Return each entry word for word, without its pictures.

● EXERCISE MATERIALS:

# # # # #

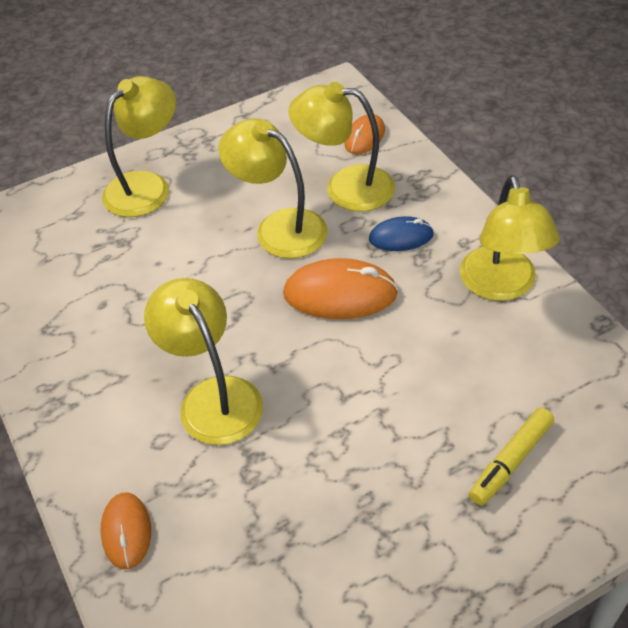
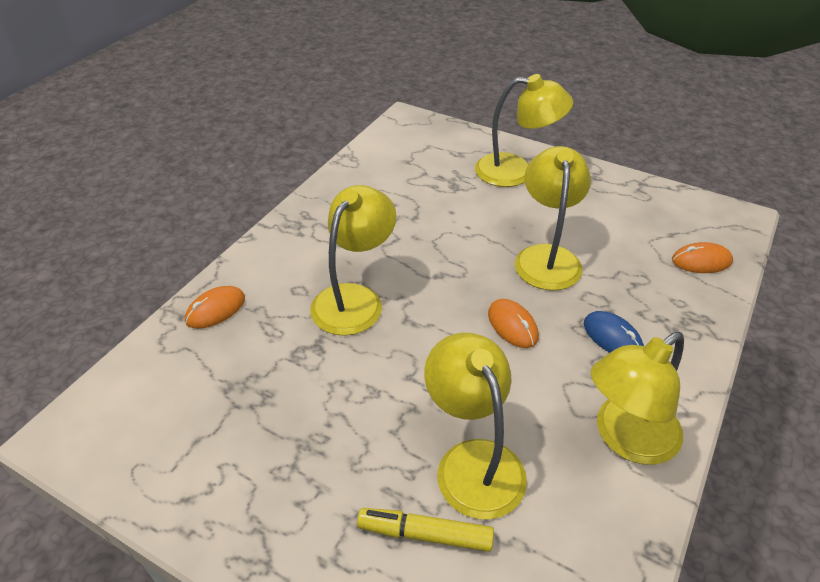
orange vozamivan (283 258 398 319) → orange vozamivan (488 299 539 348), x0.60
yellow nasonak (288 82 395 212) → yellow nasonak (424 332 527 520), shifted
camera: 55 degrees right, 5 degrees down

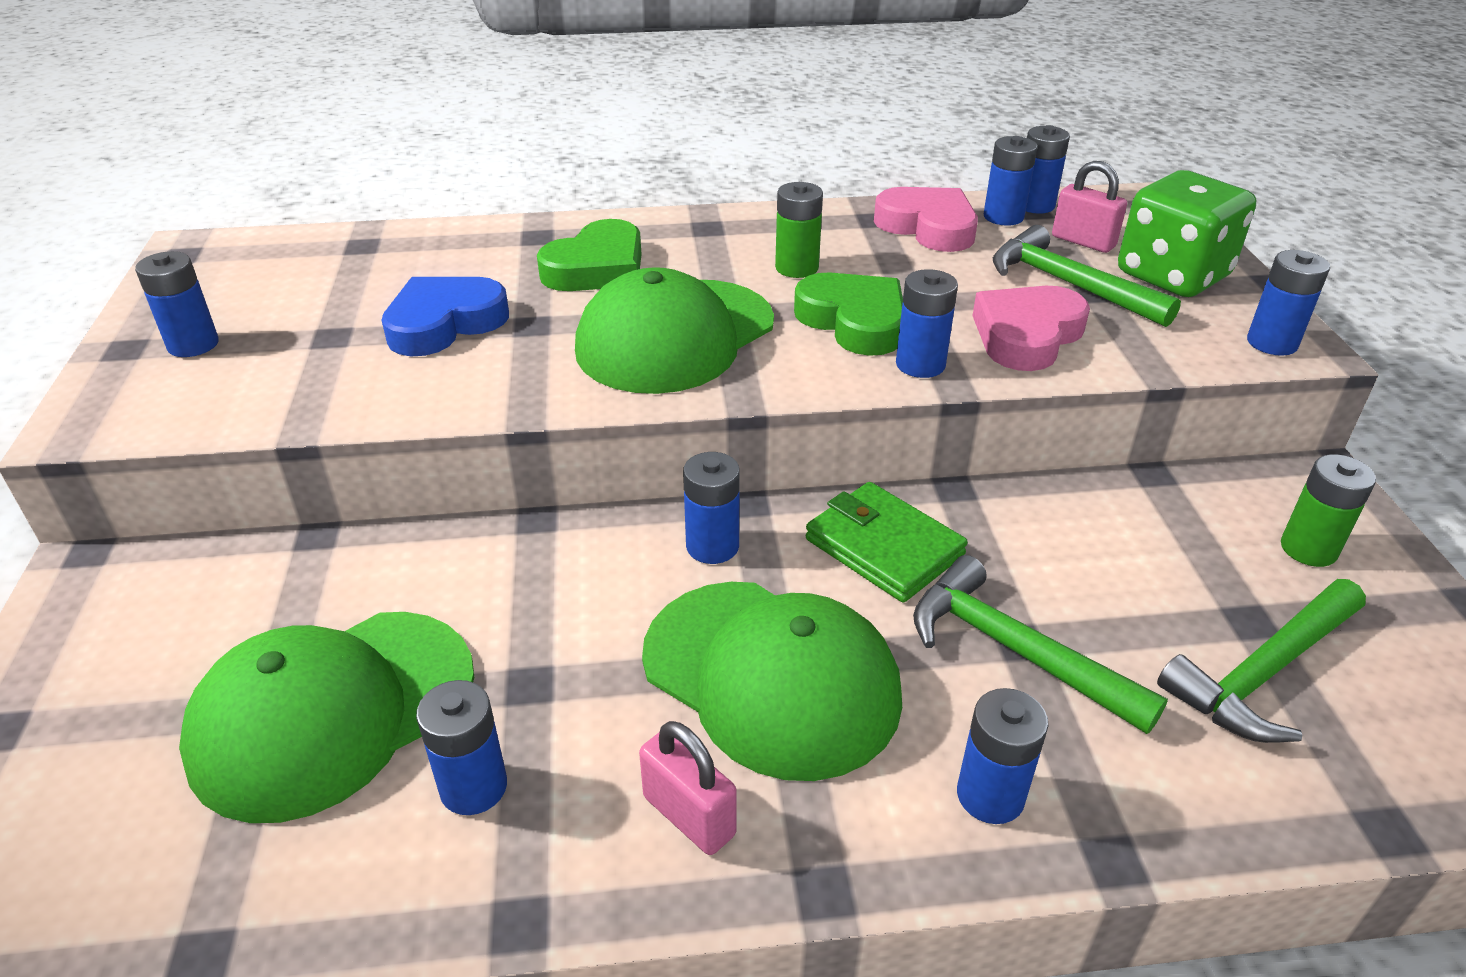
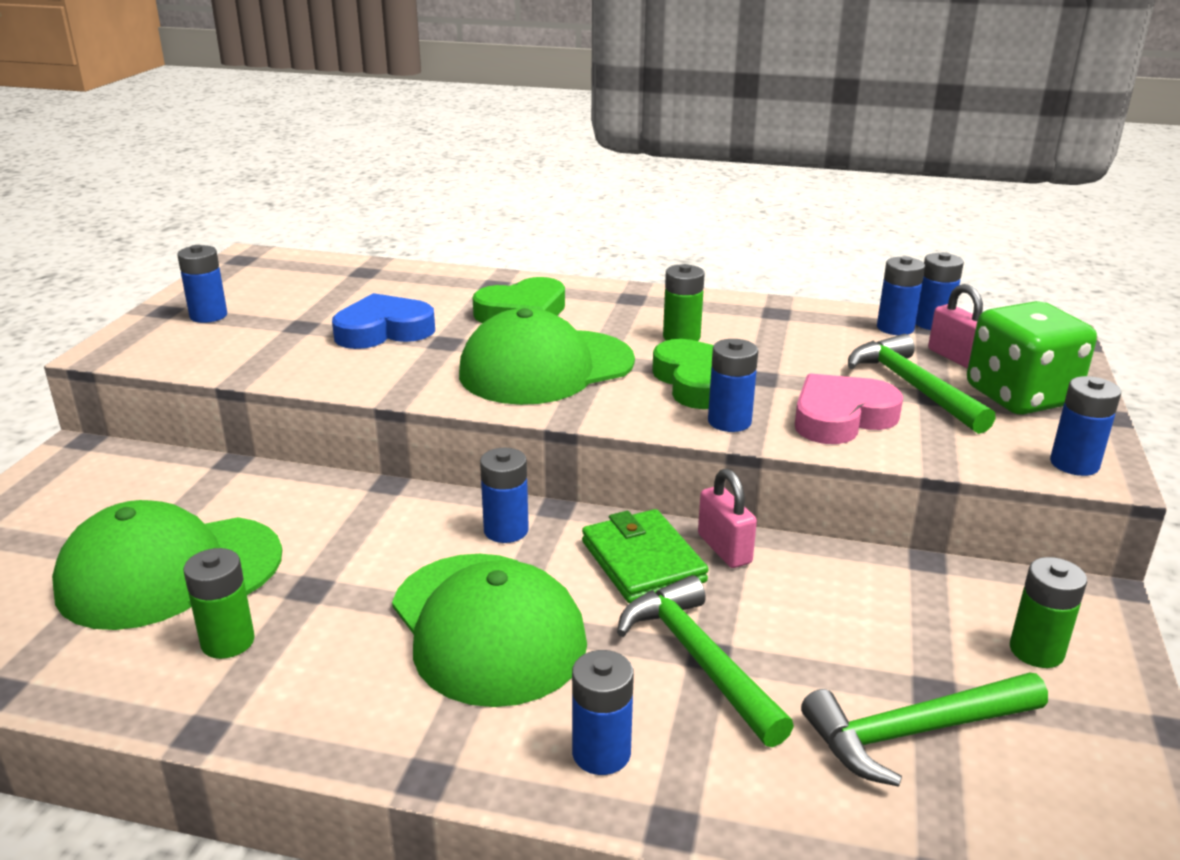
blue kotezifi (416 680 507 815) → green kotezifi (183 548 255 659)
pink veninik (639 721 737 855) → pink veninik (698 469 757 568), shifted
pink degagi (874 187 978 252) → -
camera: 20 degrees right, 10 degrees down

# # # # #

● EXPECTED ANSWER:
orange vozamivan (283 258 398 319) → orange vozamivan (488 299 539 348), x0.60
yellow nasonak (288 82 395 212) → yellow nasonak (424 332 527 520), shifted
camera: 55 degrees right, 5 degrees down

blue kotezifi (416 680 507 815) → green kotezifi (183 548 255 659)
pink veninik (639 721 737 855) → pink veninik (698 469 757 568), shifted
pink degagi (874 187 978 252) → -
camera: 20 degrees right, 10 degrees down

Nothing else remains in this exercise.